■ Task prompt
In the records, find every line with the word "BUSY" and copy it out.
Start of Block
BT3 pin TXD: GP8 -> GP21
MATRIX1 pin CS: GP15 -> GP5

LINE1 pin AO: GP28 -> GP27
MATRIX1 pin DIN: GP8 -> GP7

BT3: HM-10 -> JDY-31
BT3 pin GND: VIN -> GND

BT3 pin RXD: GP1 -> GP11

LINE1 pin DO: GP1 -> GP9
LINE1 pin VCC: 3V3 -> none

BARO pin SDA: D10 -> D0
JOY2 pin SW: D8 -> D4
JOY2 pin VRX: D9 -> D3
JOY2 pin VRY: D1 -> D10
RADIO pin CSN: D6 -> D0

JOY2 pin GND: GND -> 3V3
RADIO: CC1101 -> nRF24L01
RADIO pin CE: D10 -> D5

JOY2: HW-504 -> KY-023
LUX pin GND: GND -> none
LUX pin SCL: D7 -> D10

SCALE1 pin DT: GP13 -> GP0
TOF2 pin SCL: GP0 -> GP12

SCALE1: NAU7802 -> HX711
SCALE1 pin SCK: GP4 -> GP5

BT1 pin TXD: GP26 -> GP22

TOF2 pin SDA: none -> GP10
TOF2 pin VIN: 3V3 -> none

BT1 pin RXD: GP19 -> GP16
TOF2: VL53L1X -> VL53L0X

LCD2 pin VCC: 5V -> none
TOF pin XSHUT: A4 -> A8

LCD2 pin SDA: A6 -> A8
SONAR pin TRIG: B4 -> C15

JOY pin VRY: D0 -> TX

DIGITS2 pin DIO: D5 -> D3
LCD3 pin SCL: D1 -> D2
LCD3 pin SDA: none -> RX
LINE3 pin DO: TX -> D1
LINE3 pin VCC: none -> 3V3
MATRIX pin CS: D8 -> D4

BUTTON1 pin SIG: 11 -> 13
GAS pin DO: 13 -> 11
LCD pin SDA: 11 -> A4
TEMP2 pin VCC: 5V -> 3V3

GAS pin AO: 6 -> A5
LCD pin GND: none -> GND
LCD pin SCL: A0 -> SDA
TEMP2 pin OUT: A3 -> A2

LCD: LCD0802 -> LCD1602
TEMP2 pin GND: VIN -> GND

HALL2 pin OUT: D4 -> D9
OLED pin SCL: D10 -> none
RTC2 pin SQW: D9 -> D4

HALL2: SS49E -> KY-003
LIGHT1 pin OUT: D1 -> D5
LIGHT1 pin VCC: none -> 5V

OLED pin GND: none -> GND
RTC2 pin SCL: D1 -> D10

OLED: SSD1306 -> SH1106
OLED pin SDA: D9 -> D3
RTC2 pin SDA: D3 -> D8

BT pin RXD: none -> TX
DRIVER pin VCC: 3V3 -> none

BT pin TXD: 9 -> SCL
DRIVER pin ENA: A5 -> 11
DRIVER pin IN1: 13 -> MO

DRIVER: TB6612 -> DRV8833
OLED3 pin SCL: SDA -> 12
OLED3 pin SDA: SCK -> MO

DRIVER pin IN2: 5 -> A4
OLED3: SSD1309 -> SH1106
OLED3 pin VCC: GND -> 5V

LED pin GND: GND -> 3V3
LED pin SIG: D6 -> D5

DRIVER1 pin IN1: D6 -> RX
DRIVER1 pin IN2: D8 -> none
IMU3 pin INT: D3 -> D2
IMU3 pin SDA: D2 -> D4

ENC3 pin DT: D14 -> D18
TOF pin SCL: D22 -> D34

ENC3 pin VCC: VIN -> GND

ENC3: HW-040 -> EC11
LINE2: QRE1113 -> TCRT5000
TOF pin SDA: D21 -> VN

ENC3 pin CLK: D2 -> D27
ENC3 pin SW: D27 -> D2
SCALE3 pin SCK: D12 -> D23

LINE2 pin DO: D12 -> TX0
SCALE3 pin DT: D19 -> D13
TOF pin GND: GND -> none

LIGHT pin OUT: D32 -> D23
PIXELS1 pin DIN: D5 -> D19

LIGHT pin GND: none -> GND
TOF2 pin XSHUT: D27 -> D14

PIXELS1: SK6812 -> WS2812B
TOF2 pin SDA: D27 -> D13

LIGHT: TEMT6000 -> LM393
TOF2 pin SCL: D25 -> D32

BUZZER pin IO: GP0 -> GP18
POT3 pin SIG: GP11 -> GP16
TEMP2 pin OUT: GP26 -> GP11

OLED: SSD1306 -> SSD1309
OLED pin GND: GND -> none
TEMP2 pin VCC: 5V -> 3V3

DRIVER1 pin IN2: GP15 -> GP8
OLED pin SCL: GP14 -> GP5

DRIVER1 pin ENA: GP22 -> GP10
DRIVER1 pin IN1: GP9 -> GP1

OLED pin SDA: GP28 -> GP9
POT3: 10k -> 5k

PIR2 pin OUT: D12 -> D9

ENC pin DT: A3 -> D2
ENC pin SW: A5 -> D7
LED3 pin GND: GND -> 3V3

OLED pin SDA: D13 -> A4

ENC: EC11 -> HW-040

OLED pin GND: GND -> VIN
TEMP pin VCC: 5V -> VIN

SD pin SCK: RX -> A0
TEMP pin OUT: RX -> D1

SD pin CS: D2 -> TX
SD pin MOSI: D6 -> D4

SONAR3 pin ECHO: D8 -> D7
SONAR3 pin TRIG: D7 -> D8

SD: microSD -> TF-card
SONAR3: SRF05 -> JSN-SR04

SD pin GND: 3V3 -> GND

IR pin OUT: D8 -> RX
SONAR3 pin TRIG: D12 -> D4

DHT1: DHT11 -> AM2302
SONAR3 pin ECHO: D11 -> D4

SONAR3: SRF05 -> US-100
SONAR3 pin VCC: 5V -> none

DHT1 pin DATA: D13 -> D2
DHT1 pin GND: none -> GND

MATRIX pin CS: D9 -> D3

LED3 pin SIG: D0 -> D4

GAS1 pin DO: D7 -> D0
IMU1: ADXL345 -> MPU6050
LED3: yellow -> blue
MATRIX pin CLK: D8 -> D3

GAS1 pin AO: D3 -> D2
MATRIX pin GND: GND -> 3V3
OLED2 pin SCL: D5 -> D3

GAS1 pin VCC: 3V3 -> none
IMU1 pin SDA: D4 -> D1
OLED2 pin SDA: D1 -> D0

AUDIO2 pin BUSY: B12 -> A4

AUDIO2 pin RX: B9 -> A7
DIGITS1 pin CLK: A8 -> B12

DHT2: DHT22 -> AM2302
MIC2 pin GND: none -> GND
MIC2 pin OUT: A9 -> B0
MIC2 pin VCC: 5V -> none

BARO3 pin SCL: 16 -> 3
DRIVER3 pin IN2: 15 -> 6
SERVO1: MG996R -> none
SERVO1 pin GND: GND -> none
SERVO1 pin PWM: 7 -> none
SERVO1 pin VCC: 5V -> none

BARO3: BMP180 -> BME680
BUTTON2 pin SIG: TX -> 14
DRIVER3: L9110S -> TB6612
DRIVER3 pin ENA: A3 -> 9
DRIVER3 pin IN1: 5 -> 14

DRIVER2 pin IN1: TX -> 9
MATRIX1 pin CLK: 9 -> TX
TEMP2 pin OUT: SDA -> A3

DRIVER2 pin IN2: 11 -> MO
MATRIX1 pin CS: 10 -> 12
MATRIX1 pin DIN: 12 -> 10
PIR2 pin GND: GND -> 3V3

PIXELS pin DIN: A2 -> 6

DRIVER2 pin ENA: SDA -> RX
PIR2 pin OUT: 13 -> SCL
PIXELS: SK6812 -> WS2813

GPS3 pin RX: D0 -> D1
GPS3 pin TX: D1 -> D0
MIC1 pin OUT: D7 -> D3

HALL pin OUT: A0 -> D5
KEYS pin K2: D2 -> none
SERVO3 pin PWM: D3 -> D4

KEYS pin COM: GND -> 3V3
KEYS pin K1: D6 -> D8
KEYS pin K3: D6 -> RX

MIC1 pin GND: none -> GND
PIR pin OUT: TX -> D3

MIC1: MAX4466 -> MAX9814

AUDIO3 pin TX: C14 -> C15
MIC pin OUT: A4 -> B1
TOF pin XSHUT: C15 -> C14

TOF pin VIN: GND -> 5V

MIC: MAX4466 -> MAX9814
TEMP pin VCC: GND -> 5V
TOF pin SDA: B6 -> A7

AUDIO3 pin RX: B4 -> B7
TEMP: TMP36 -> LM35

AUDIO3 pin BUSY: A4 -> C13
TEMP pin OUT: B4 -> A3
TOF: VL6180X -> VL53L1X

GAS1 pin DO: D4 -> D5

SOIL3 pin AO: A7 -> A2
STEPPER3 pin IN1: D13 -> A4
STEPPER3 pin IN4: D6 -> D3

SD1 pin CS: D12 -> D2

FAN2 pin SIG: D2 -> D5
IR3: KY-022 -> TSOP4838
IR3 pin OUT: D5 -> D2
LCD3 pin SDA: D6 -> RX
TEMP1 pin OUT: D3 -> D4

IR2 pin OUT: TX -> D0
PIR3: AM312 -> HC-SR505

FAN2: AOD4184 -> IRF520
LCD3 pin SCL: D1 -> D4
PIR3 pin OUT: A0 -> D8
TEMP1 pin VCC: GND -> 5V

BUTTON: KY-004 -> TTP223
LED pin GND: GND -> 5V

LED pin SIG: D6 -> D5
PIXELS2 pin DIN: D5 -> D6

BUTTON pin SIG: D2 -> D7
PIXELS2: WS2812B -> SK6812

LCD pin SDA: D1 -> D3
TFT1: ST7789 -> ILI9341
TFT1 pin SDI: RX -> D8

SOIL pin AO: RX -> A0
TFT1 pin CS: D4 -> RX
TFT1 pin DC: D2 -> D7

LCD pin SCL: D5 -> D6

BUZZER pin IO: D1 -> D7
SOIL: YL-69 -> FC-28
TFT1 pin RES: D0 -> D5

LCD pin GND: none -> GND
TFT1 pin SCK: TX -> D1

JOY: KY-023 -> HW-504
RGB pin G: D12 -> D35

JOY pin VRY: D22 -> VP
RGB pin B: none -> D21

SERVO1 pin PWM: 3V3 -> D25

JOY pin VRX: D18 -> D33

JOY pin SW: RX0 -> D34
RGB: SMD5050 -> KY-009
End of Block
■ Your solution
AUDIO2 pin BUSY: B12 -> A4
AUDIO3 pin BUSY: A4 -> C13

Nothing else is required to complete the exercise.